▸ **Exercise materials**:
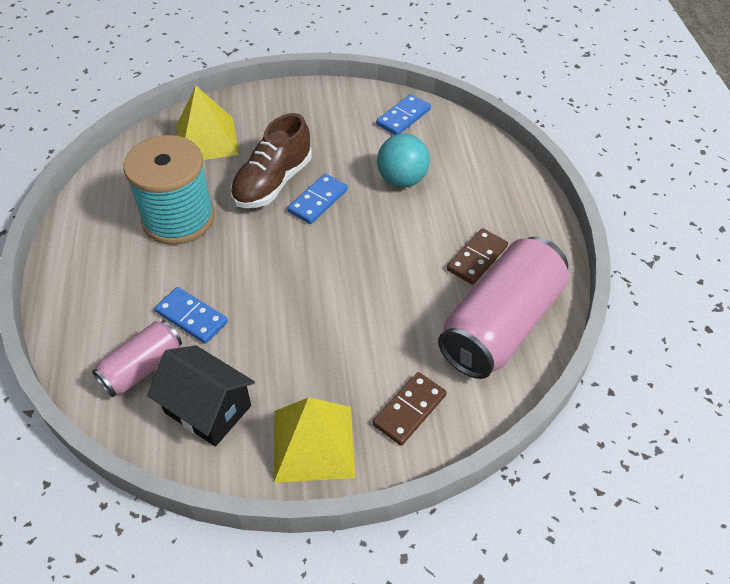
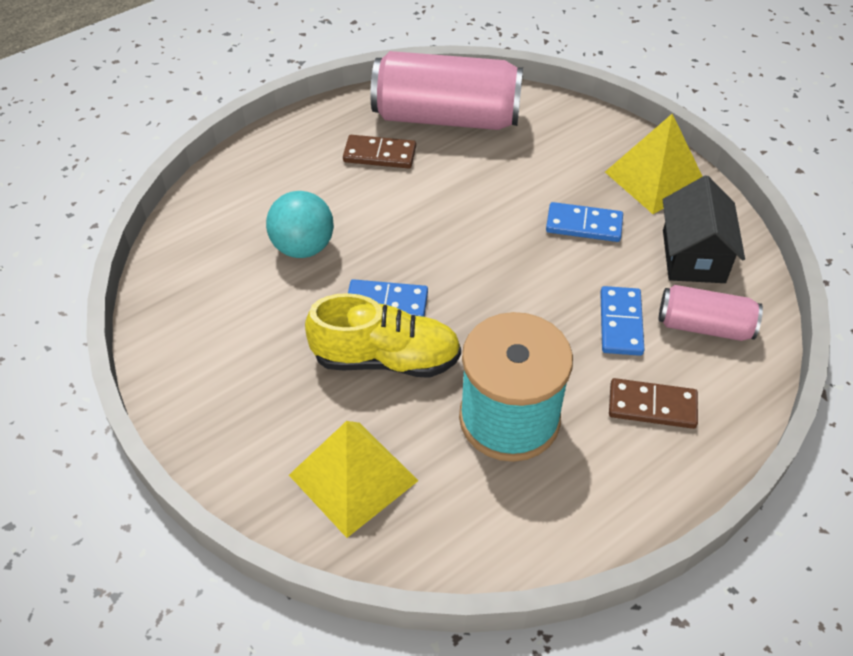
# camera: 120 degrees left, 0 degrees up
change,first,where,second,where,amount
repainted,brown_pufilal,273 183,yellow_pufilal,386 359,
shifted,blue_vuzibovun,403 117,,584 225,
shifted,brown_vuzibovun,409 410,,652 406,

▸ **What to produce**:
The range begins at the line containing "change,first,where,second,where,amount" and ends at the last line of the entries; reproduce it exactly.

▸ **Output below**:
change,first,where,second,where,amount
repainted,brown_pufilal,273 183,yellow_pufilal,386 359,
shifted,blue_vuzibovun,403 117,,584 225,
shifted,brown_vuzibovun,409 410,,652 406,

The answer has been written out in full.